▶ _Activity_
Only one number is expected here, namely how many lines of the entries below hold the string "Crestvo".

Stored data:
━━━

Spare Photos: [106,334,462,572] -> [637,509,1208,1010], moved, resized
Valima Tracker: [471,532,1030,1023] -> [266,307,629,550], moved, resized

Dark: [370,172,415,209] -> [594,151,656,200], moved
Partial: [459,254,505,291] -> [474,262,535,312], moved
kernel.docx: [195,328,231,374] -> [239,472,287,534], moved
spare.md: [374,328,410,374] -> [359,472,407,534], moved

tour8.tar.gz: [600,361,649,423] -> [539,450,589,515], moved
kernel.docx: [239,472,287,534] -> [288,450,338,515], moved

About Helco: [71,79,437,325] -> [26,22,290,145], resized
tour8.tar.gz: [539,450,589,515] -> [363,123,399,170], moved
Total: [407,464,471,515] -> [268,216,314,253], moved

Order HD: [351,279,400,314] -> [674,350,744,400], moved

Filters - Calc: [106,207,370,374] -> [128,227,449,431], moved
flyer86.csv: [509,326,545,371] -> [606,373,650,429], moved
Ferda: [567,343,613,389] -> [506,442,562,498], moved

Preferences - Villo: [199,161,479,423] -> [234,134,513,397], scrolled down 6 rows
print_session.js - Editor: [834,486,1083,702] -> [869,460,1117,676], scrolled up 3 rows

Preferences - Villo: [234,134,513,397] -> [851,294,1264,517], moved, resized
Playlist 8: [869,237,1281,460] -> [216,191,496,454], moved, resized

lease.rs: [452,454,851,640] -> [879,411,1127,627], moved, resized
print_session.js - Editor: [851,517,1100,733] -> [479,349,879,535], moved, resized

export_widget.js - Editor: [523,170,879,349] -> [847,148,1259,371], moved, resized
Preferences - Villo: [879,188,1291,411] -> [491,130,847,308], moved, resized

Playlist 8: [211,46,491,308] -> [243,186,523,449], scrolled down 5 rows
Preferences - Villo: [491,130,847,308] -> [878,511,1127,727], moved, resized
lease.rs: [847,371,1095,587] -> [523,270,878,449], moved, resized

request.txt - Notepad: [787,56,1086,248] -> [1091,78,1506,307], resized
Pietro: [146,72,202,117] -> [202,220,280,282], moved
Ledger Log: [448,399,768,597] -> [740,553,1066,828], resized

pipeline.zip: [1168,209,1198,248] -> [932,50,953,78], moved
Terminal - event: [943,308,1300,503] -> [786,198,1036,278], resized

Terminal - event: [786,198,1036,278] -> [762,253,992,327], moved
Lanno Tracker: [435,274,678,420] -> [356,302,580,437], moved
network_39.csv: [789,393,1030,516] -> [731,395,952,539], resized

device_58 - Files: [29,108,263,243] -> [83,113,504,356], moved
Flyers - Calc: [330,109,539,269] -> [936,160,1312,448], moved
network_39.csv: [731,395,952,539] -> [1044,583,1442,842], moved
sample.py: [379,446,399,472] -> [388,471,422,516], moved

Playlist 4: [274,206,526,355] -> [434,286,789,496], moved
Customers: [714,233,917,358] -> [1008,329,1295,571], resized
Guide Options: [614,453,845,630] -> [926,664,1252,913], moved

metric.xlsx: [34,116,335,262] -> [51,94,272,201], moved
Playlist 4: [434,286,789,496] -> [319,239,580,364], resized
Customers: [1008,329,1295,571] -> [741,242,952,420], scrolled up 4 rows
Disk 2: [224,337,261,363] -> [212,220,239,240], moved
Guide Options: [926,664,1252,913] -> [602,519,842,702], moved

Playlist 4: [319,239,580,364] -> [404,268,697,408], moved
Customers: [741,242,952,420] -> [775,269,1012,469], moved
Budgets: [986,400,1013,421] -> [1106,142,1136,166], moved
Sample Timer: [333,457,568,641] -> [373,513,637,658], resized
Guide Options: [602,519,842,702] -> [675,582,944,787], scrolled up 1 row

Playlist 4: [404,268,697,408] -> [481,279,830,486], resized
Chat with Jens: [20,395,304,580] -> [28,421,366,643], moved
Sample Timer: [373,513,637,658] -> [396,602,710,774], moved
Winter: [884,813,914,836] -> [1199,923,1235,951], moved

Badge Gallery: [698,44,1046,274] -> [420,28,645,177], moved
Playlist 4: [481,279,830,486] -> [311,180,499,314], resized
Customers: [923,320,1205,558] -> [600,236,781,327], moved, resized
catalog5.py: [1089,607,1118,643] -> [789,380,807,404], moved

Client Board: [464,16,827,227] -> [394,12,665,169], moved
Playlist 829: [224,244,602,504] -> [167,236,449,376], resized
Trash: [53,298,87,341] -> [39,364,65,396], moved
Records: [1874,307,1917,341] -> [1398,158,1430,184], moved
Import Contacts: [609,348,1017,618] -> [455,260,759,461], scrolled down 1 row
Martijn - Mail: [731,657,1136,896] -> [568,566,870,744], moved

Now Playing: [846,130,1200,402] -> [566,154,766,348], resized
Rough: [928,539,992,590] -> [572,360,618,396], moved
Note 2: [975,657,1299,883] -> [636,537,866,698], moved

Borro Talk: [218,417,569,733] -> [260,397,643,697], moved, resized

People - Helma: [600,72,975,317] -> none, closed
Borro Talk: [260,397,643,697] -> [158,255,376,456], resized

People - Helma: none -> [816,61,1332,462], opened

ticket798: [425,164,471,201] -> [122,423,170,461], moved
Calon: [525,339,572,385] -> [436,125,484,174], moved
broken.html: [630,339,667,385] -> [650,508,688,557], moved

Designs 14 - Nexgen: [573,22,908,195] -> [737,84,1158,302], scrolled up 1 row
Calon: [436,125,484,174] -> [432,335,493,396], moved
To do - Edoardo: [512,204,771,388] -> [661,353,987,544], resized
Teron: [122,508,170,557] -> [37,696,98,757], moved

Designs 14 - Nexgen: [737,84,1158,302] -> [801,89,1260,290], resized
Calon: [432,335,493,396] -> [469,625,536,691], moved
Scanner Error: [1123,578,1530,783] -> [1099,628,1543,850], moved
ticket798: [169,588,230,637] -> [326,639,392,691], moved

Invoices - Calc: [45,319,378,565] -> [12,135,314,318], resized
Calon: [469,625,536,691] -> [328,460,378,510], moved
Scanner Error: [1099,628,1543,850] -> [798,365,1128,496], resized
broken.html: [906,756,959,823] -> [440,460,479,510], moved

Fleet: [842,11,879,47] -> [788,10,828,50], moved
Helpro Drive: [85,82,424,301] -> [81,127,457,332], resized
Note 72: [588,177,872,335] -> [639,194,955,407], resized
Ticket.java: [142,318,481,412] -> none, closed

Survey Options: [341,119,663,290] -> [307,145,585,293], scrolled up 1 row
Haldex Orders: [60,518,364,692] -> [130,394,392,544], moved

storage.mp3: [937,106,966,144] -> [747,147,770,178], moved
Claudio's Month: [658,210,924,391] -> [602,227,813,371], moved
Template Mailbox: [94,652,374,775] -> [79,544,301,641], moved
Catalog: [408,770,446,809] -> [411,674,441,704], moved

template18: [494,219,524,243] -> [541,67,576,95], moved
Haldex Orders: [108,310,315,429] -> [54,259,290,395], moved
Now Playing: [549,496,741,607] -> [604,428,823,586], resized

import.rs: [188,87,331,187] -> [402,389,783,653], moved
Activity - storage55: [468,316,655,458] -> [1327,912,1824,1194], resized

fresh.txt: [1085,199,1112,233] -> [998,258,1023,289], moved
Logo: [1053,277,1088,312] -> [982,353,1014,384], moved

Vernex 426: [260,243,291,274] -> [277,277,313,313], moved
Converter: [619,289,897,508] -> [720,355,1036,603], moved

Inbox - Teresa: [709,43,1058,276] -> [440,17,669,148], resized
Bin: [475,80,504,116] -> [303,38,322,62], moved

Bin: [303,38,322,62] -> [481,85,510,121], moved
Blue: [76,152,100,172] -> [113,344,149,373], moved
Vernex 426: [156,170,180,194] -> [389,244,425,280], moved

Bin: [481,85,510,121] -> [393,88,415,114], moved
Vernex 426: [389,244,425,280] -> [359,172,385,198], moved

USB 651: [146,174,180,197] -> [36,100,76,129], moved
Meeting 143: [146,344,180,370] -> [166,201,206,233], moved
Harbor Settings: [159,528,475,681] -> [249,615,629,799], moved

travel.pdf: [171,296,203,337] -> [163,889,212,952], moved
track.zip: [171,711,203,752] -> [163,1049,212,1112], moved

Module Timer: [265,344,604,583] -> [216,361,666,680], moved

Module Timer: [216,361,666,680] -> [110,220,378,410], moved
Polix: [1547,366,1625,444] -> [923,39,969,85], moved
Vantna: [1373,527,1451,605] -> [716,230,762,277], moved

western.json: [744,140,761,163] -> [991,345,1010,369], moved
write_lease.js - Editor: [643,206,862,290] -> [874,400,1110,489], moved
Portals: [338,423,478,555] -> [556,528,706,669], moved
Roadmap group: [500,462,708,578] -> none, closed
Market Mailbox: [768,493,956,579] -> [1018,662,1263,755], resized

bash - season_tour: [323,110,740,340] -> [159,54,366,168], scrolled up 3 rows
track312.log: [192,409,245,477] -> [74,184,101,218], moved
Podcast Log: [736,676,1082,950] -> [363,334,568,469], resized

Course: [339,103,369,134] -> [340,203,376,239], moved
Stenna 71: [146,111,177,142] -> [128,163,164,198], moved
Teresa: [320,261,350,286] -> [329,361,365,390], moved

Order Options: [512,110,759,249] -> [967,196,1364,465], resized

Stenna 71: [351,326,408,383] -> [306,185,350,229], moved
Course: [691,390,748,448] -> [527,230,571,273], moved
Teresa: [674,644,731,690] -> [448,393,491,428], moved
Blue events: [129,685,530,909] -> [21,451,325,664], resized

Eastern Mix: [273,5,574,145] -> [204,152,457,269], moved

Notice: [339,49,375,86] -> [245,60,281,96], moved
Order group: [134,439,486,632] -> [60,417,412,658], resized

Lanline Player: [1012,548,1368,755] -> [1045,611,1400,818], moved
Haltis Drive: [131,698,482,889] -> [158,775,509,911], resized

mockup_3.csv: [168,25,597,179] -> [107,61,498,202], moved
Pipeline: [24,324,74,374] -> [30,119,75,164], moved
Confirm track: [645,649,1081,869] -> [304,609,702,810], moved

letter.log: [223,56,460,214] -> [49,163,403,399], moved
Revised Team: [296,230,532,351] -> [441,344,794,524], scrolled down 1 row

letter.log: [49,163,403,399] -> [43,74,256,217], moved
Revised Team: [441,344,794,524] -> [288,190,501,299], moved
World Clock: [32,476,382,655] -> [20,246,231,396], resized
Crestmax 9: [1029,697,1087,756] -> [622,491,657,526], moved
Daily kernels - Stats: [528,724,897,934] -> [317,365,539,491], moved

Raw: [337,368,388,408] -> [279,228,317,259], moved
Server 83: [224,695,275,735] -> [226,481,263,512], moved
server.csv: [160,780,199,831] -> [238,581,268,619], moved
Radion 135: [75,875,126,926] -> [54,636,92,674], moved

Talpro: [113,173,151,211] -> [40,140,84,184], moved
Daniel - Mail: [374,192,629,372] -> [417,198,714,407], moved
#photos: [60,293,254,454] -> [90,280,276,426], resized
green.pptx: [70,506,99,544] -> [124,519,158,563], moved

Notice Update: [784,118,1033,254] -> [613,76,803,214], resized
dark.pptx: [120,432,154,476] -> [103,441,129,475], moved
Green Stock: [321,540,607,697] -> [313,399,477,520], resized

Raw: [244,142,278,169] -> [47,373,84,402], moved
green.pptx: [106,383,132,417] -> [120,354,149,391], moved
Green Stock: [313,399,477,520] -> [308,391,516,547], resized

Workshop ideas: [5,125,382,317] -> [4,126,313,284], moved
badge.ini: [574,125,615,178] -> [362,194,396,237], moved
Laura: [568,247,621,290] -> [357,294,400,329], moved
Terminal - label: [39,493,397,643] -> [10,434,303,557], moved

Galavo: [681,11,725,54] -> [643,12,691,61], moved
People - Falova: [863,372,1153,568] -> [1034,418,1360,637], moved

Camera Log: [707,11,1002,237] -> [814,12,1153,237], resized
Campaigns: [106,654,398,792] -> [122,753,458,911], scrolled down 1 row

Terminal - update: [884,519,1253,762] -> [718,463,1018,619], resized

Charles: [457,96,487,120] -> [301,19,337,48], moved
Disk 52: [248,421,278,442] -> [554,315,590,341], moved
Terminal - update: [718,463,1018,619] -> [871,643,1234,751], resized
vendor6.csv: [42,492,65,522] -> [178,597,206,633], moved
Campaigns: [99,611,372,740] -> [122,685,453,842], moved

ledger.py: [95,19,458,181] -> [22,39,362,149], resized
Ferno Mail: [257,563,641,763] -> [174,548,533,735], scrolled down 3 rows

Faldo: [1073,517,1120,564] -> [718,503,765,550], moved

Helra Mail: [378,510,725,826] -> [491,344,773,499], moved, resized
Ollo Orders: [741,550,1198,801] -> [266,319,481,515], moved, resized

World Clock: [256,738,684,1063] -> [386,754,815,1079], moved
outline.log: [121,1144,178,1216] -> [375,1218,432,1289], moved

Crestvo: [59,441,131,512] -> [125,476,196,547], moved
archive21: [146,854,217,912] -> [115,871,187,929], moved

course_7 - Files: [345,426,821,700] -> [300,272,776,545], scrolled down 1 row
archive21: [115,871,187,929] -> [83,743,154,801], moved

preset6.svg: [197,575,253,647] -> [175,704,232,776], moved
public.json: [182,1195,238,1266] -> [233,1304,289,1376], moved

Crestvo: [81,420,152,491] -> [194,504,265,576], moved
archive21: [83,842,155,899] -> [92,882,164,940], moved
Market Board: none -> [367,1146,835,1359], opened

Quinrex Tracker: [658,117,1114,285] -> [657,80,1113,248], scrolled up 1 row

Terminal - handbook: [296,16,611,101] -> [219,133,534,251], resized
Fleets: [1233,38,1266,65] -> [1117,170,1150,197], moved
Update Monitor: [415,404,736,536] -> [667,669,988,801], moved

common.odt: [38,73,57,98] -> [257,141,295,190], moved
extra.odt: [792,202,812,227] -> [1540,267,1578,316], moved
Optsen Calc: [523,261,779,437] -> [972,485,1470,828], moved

━━━

▶ _Written solution_
2